- **TASK DESCRIPTION**: Each line from the one with "D18: LED red" through the last line below must be written out exactly. Do not copy pictures.

(TASK INPUTS Opens)

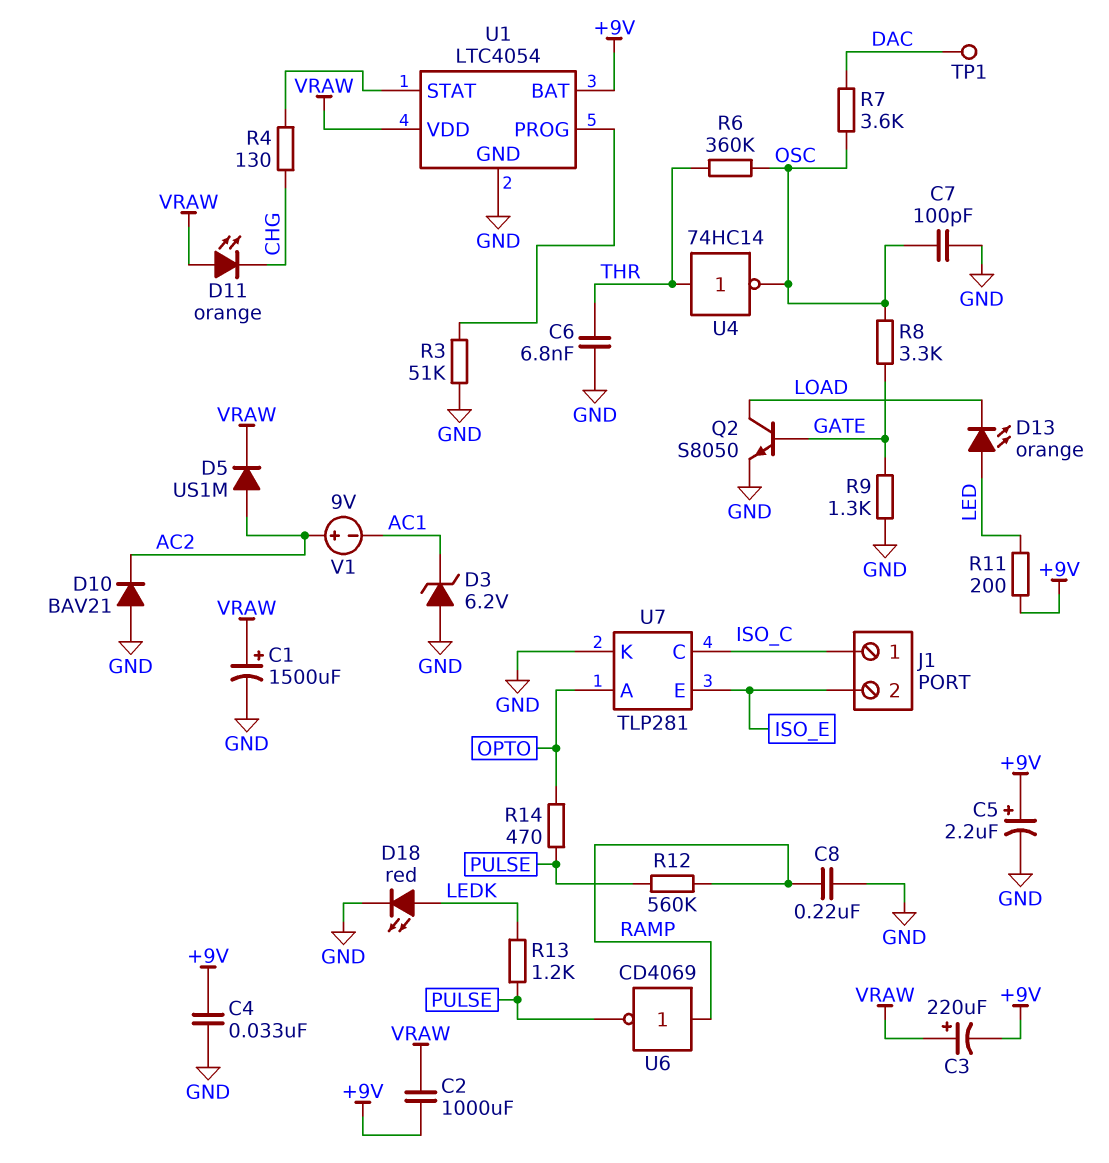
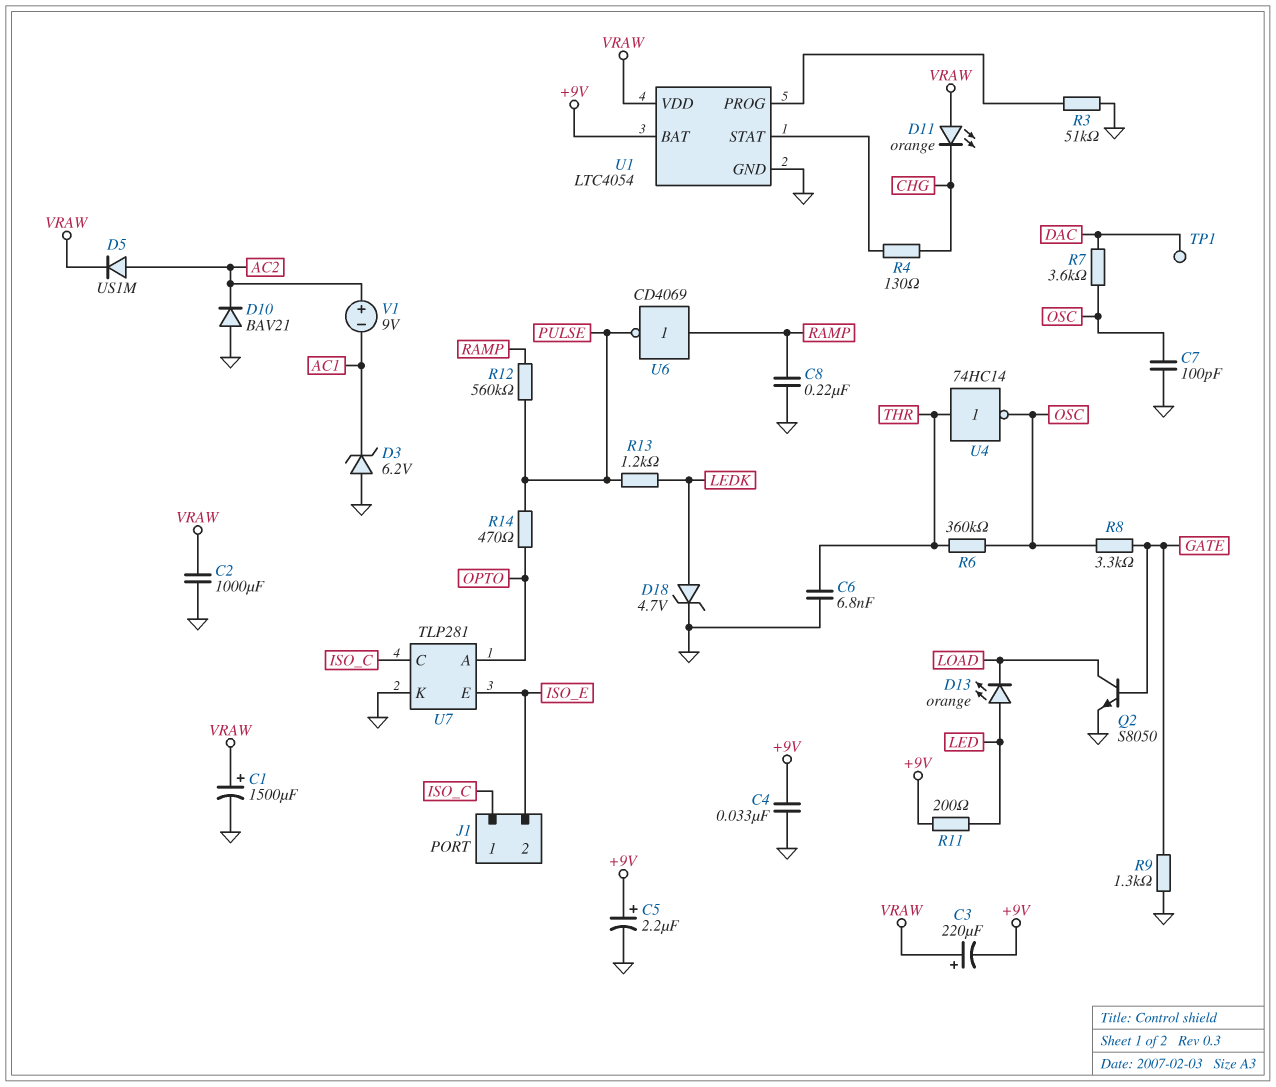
C2: 1000uF (+9V, VRAW) -> 1000uF (GND, VRAW)
D18: LED red (A LEDK, K GND) -> zener 4.7V (A LEDK, K GND)

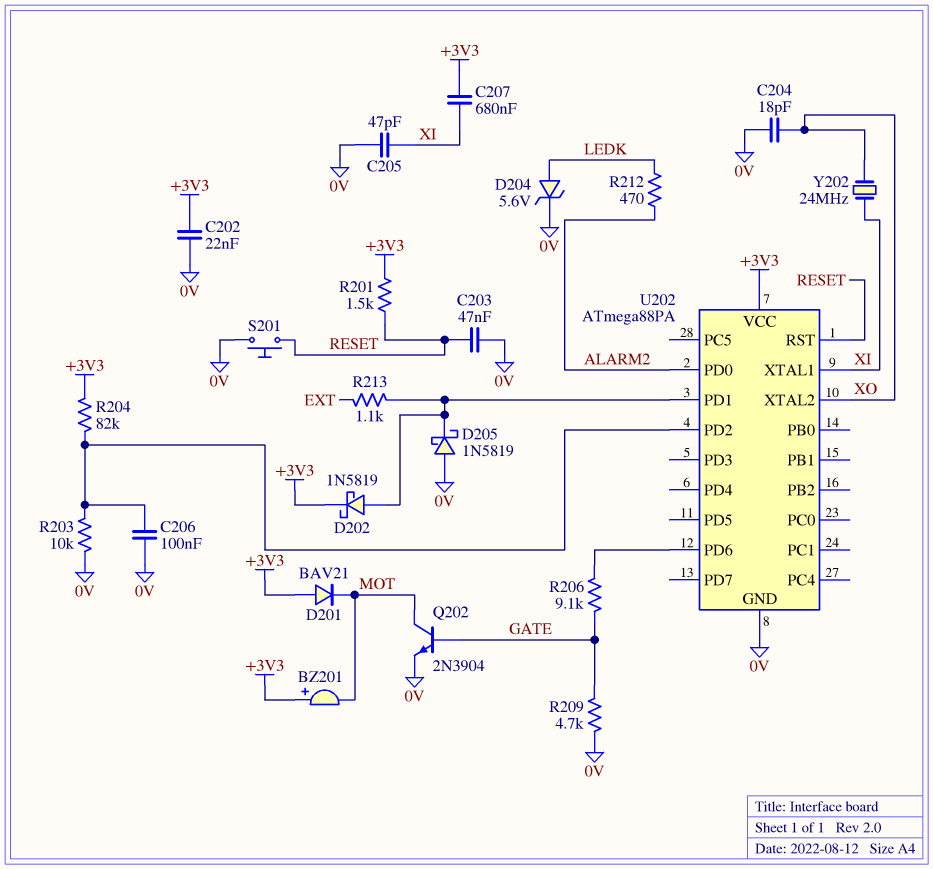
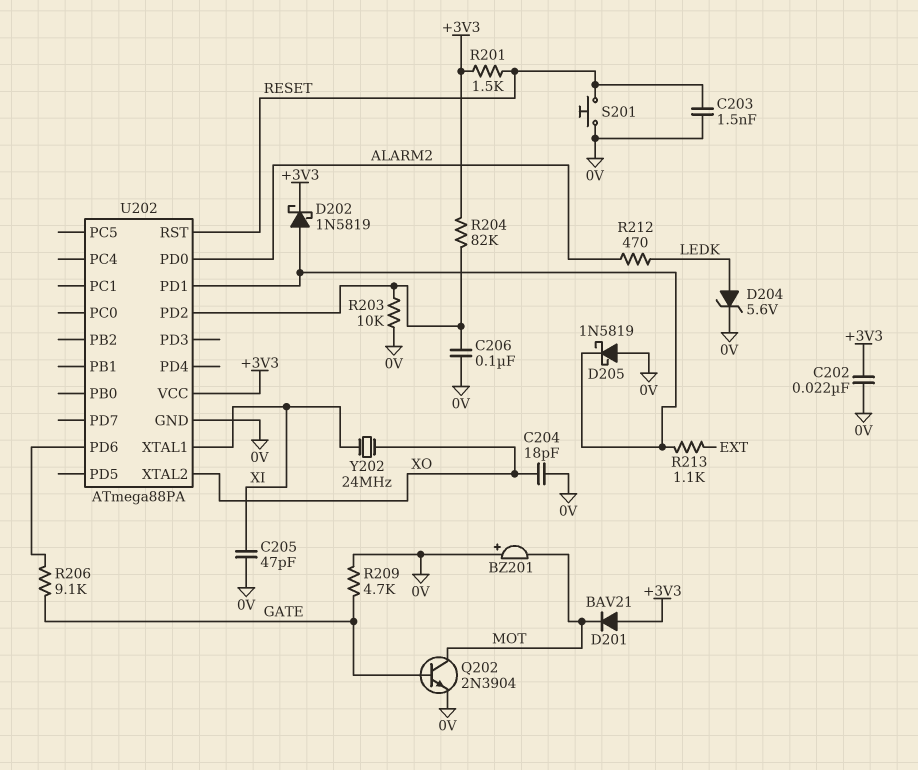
BZ201: buzzer (plus +3V3, minus MOT) -> buzzer (plus 0V, minus MOT)
C203: 47nF (0V, RESET) -> 1.5nF (0V, RESET)
C207: 680nF (+3V3, XI) -> none

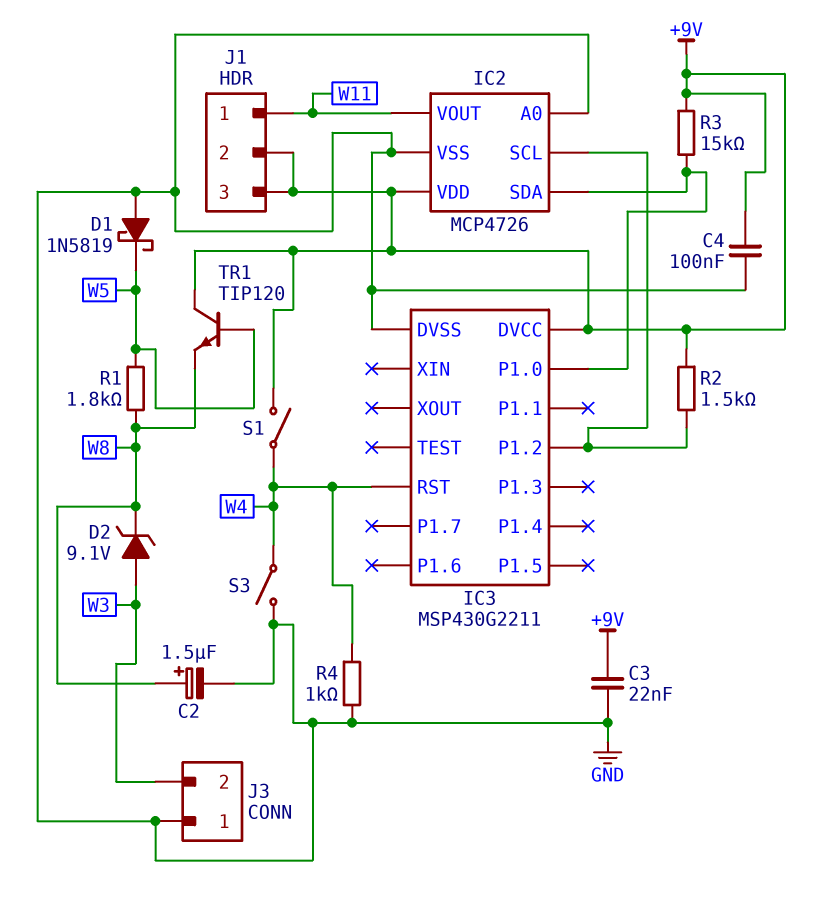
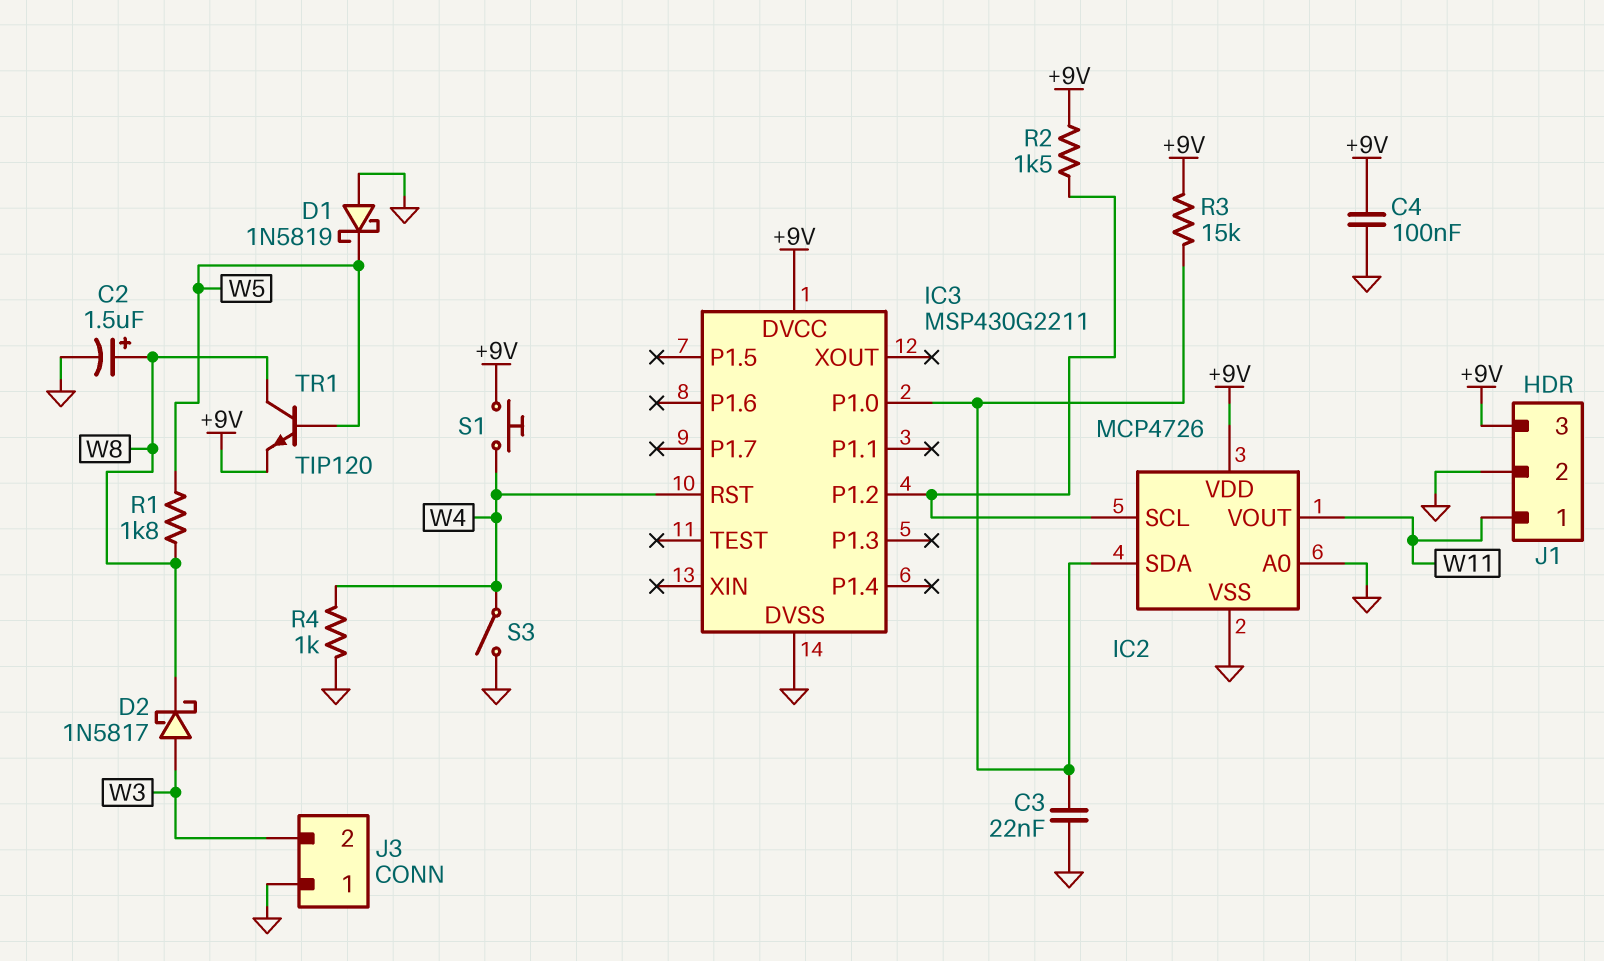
C3: 22nF (+9V, GND) -> 22nF (GND, IC2/SDA)
D2: zener 9.1V (A W3, K W8) -> schottky 1N5817 (A W3, K W8)
J1 pin 2: +9V -> GND
S1: switch (+9V, W4) -> button (+9V, W4)
TR1: NPN TIP120 (B W5, C +9V, E W8) -> NPN TIP120 (B W5, C W8, E +9V)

(TASK INPUTS Closes)

- **RESULT OF THIS EXERCISE**:
D18: LED red (A LEDK, K GND) -> zener 4.7V (A LEDK, K GND)

BZ201: buzzer (plus +3V3, minus MOT) -> buzzer (plus 0V, minus MOT)
C203: 47nF (0V, RESET) -> 1.5nF (0V, RESET)
C207: 680nF (+3V3, XI) -> none

C3: 22nF (+9V, GND) -> 22nF (GND, IC2/SDA)
D2: zener 9.1V (A W3, K W8) -> schottky 1N5817 (A W3, K W8)
J1 pin 2: +9V -> GND
S1: switch (+9V, W4) -> button (+9V, W4)
TR1: NPN TIP120 (B W5, C +9V, E W8) -> NPN TIP120 (B W5, C W8, E +9V)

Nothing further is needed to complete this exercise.